▸ **Requirements**
Count the lines in the rows below that contain the string "kern". Reply with the number only.

— start of Input for this task —

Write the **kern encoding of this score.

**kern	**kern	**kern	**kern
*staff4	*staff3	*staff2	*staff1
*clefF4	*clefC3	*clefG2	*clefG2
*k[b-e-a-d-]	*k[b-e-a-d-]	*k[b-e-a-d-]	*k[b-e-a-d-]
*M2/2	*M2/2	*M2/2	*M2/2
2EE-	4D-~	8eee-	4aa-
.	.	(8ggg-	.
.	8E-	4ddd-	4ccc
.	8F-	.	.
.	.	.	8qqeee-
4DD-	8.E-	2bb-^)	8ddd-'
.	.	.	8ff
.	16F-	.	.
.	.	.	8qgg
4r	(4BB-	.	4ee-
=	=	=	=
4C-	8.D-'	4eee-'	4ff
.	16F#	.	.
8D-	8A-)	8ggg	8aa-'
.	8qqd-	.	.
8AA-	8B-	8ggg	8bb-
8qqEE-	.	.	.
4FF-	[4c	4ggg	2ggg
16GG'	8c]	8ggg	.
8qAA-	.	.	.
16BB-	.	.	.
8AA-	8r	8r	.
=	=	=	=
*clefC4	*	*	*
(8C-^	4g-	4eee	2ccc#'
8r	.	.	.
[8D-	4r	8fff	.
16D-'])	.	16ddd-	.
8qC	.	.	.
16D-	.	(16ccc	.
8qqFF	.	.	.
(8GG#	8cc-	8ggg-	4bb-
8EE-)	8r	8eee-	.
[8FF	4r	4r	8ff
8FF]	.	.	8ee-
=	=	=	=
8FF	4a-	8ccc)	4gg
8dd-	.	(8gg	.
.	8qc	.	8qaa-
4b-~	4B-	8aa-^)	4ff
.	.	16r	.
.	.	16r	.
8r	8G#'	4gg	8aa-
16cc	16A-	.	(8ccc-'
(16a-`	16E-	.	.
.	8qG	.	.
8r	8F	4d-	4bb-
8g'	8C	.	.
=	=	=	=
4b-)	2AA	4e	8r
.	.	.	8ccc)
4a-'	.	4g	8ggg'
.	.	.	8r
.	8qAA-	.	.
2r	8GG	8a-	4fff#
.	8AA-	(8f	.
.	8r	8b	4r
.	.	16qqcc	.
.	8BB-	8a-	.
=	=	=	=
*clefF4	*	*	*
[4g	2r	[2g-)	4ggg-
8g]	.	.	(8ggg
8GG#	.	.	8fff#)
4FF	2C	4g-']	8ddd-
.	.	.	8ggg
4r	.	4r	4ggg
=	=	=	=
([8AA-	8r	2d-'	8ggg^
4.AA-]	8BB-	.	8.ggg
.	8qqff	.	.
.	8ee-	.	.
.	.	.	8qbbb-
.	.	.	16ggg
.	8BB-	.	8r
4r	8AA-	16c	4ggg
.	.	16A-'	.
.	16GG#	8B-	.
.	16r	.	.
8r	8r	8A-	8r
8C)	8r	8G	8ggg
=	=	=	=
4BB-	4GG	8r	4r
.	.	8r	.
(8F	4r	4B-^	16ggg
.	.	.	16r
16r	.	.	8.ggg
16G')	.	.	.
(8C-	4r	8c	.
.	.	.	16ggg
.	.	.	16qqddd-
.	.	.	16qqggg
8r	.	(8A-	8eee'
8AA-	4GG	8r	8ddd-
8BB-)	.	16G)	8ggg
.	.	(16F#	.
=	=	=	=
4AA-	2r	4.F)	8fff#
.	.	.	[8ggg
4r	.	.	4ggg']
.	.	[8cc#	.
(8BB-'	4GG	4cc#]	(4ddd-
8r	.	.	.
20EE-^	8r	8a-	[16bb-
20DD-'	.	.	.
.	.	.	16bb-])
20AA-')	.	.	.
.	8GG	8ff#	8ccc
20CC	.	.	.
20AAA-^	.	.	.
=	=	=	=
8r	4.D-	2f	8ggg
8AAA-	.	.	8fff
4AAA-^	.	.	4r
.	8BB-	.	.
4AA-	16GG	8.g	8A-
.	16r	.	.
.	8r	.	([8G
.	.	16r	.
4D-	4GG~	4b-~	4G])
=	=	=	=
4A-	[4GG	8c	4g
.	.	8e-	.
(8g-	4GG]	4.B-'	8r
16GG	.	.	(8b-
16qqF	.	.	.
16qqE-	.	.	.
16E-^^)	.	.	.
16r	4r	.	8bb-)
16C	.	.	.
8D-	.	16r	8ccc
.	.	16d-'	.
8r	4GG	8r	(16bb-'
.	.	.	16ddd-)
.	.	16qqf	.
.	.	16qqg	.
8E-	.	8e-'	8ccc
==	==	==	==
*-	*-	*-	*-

— end of Input for this task —

▸ **Full solution**
2